§ **Available data**:
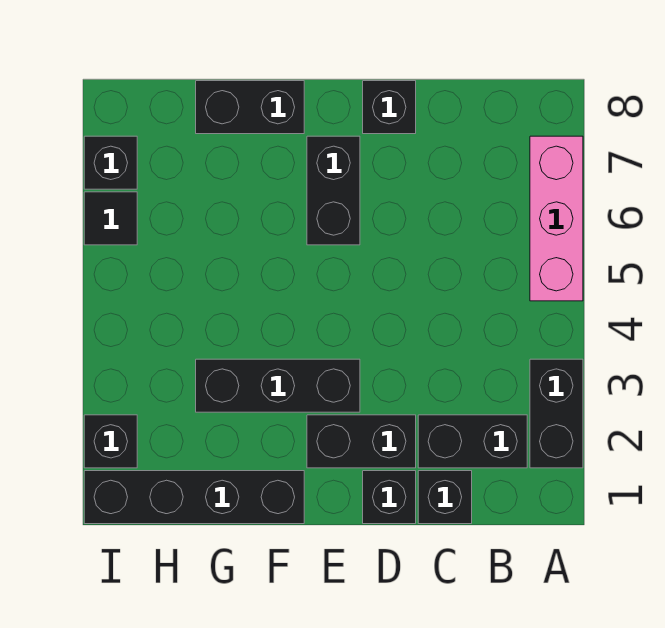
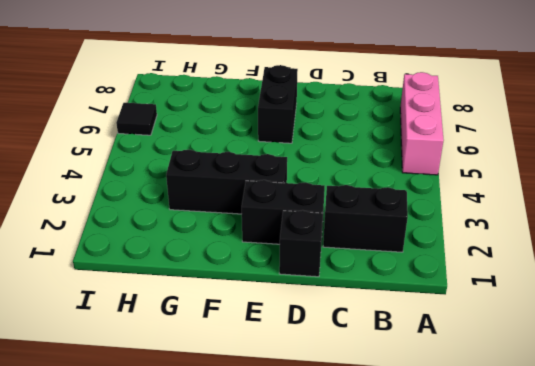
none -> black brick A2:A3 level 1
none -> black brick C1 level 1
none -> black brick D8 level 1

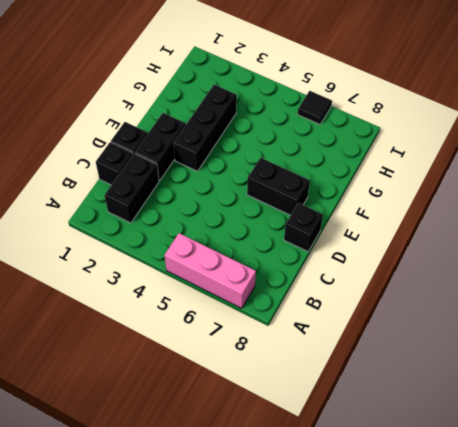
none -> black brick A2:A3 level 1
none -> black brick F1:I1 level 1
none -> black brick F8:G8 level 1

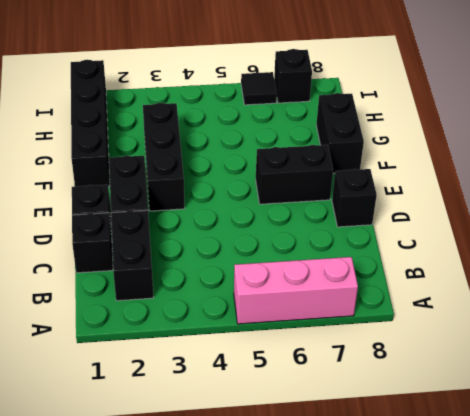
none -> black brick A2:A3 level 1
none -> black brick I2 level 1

--

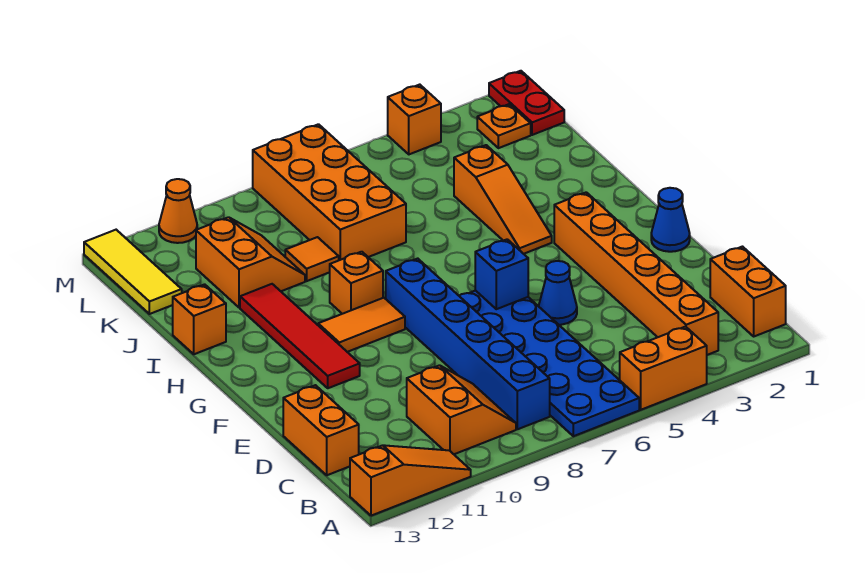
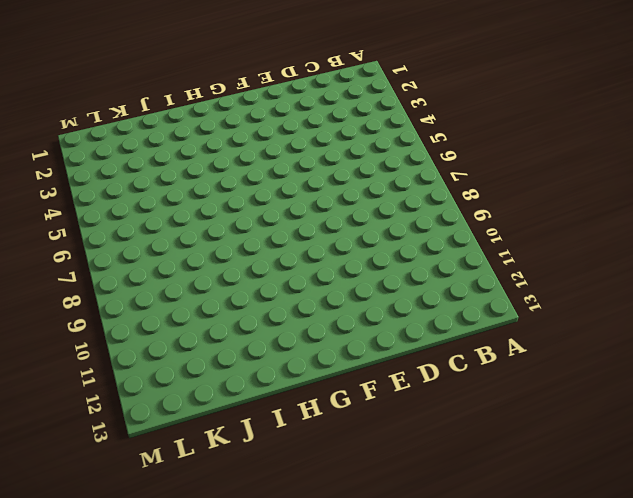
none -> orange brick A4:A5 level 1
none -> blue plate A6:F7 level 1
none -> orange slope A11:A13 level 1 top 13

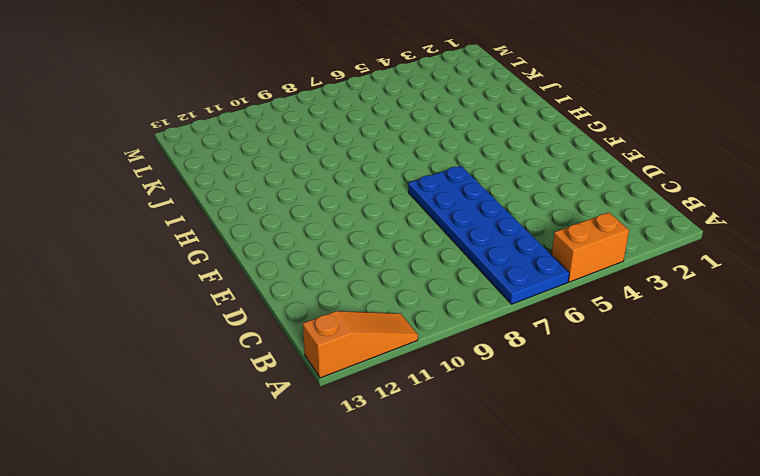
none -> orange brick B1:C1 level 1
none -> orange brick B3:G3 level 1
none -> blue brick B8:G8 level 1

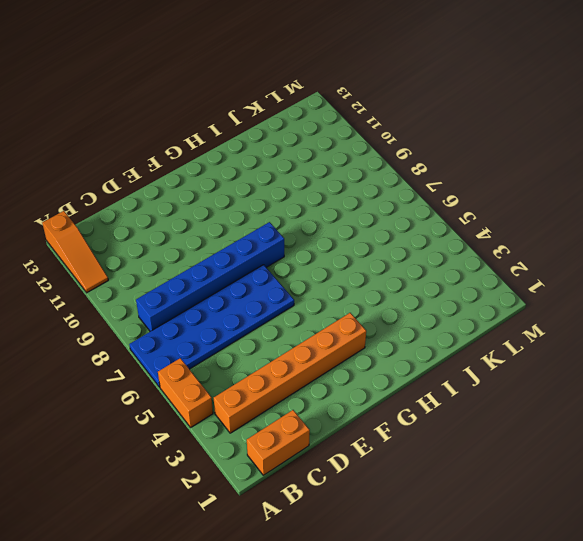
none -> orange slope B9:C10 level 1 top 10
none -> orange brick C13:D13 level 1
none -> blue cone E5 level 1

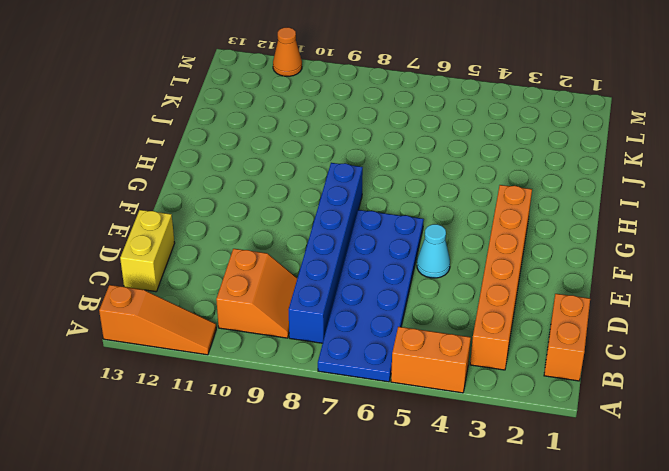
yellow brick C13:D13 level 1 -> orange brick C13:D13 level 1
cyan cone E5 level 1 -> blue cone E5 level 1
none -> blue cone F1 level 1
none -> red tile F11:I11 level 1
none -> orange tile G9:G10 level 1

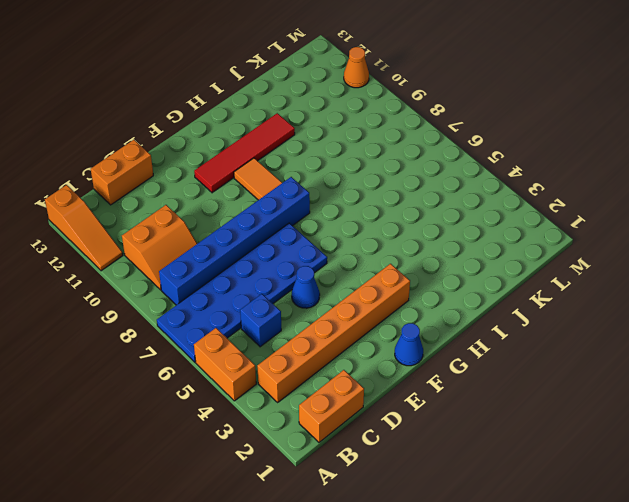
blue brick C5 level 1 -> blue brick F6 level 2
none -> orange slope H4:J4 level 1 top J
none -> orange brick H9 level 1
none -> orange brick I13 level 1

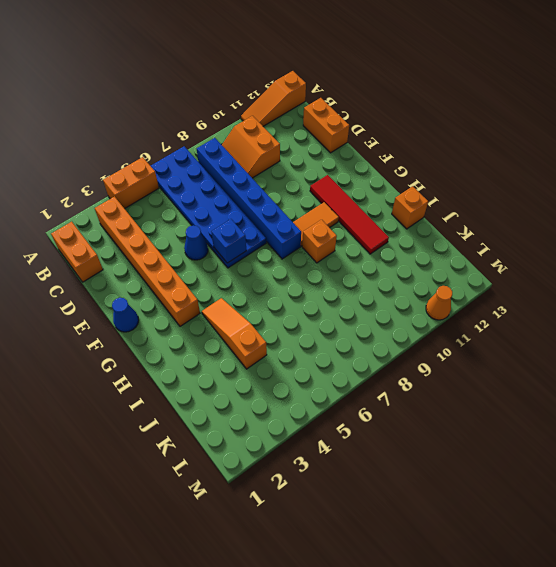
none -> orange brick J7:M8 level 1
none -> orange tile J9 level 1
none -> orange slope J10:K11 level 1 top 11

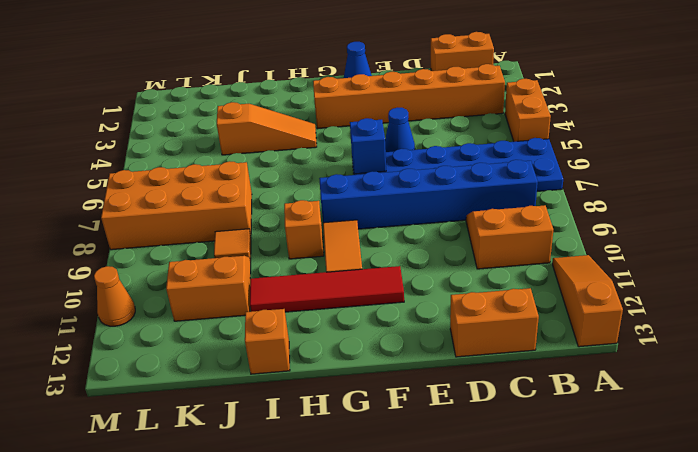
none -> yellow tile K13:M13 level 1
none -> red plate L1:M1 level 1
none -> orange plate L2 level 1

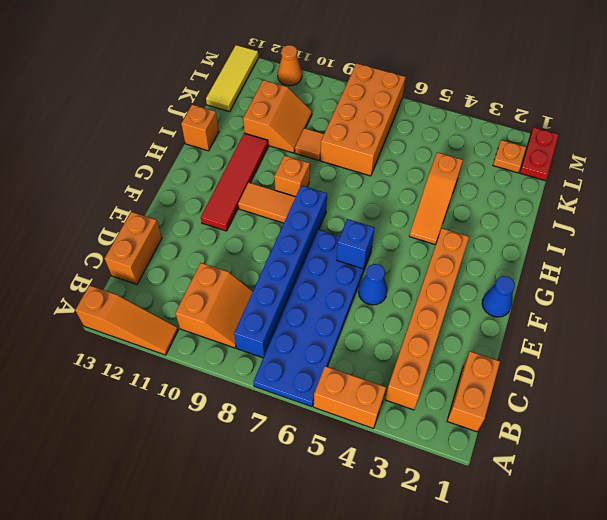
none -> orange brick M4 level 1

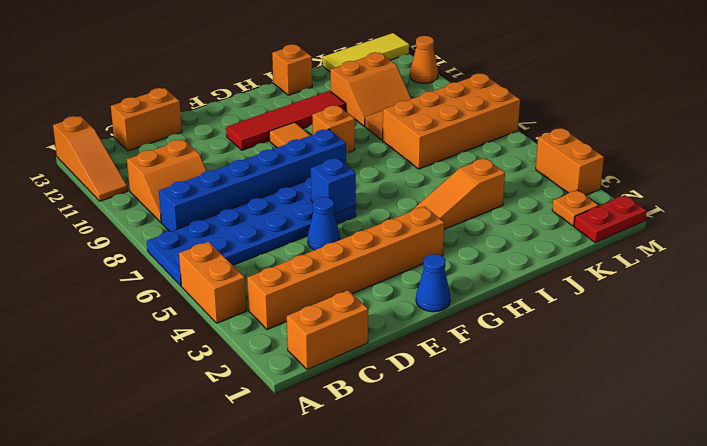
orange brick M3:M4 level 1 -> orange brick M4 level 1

==

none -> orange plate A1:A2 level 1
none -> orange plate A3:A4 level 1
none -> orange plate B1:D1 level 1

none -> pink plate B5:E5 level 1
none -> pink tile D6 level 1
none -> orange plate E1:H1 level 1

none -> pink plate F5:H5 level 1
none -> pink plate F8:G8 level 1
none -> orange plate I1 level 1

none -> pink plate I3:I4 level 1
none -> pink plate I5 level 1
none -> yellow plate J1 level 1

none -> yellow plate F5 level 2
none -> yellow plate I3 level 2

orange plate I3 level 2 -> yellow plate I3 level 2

§ **Aim of the task**: Working from the records above, set down word for word everything from the line containing "none -> blue brick B8:G8 level 1" down to the line containing "none -> blue cone F1 level 1", ends included, minus the pictures.

§ **Expected answer**:
none -> blue brick B8:G8 level 1

none -> orange slope B9:C10 level 1 top 10
none -> orange brick C13:D13 level 1
none -> blue cone E5 level 1

yellow brick C13:D13 level 1 -> orange brick C13:D13 level 1
cyan cone E5 level 1 -> blue cone E5 level 1
none -> blue cone F1 level 1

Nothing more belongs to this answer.